In the copy of the lines below, leave out pictures and print everything else exactly.

Input data:
===

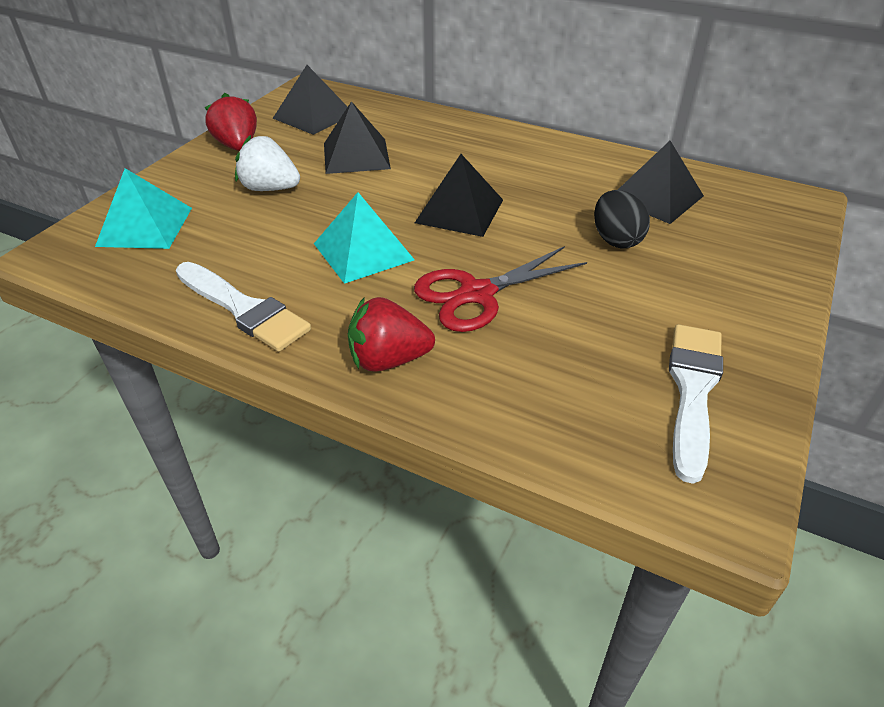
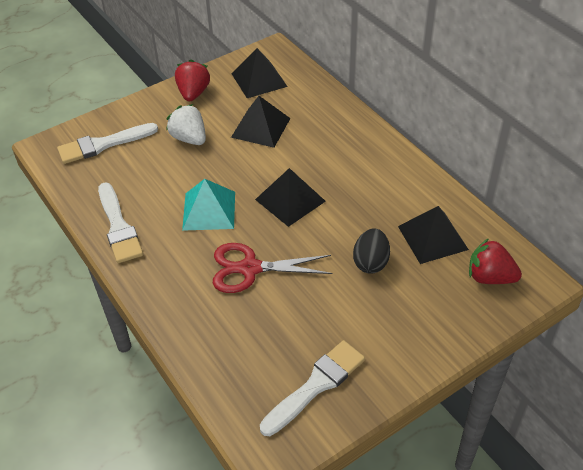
camera: 30 degrees right, 5 degrees up
(145, 226) = (103, 144): turquoise pyramid -> white brush
(388, 360) = (169, 292): red strawberry -> red strawberry (490, 277)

===

Written solution:
camera: 30 degrees right, 5 degrees up
(145, 226) = (103, 144): turquoise pyramid -> white brush
(388, 360) = (169, 292): red strawberry -> red strawberry (490, 277)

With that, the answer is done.